Data shown:
------------------------------
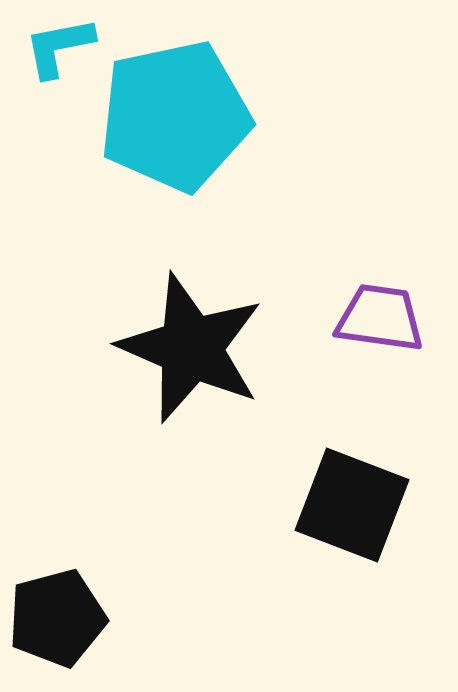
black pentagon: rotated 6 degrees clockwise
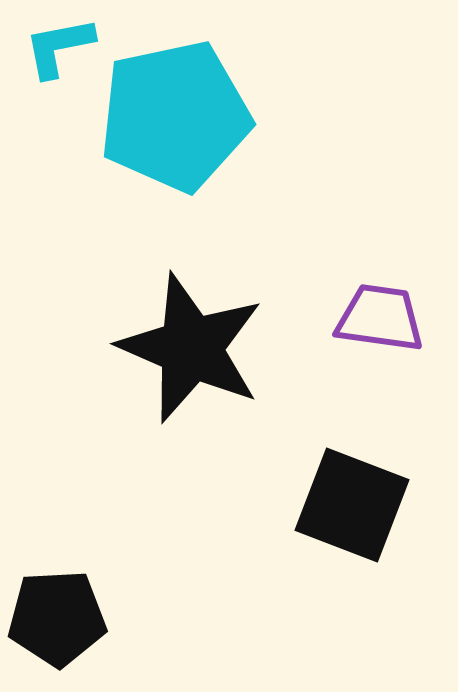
black pentagon: rotated 12 degrees clockwise
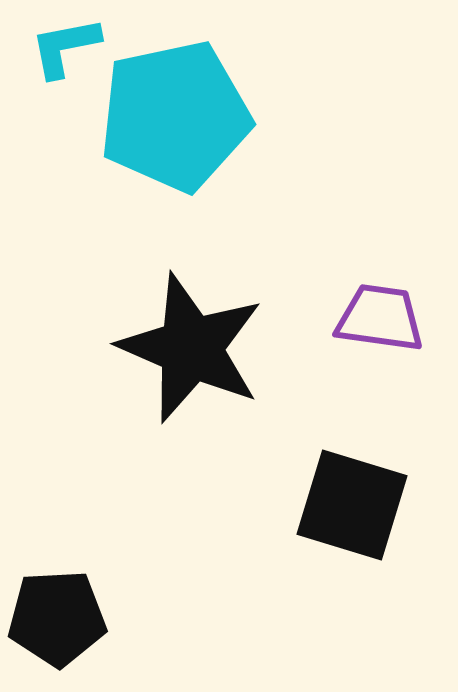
cyan L-shape: moved 6 px right
black square: rotated 4 degrees counterclockwise
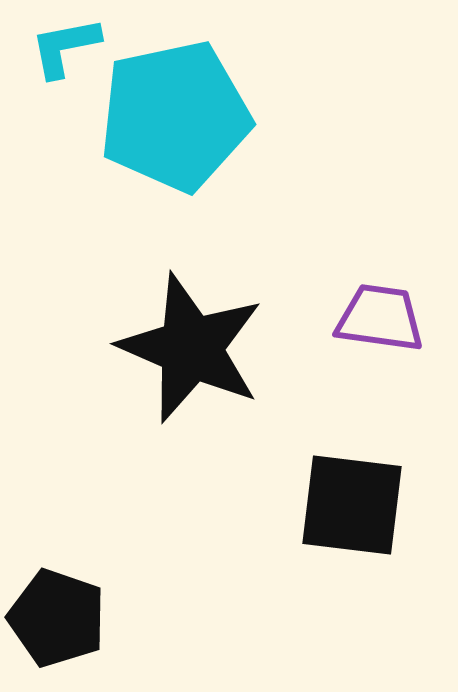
black square: rotated 10 degrees counterclockwise
black pentagon: rotated 22 degrees clockwise
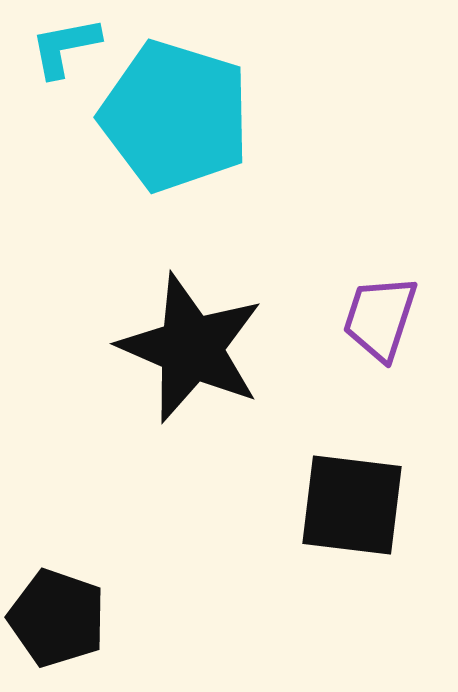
cyan pentagon: rotated 29 degrees clockwise
purple trapezoid: rotated 80 degrees counterclockwise
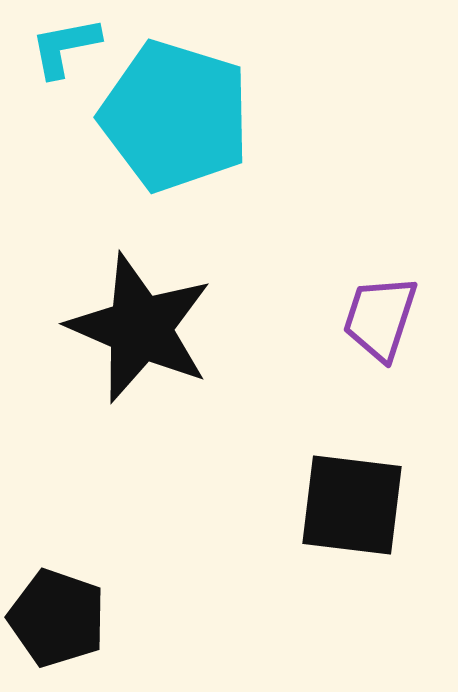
black star: moved 51 px left, 20 px up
------------------------------
Short task: Copy every text line in the material word for word, without the picture markers.

Task output:
black pentagon: rotated 6 degrees clockwise
black pentagon: rotated 12 degrees clockwise
cyan L-shape: moved 6 px right
black square: rotated 4 degrees counterclockwise
black square: rotated 10 degrees counterclockwise
black pentagon: rotated 22 degrees clockwise
cyan pentagon: rotated 29 degrees clockwise
purple trapezoid: rotated 80 degrees counterclockwise
black star: moved 51 px left, 20 px up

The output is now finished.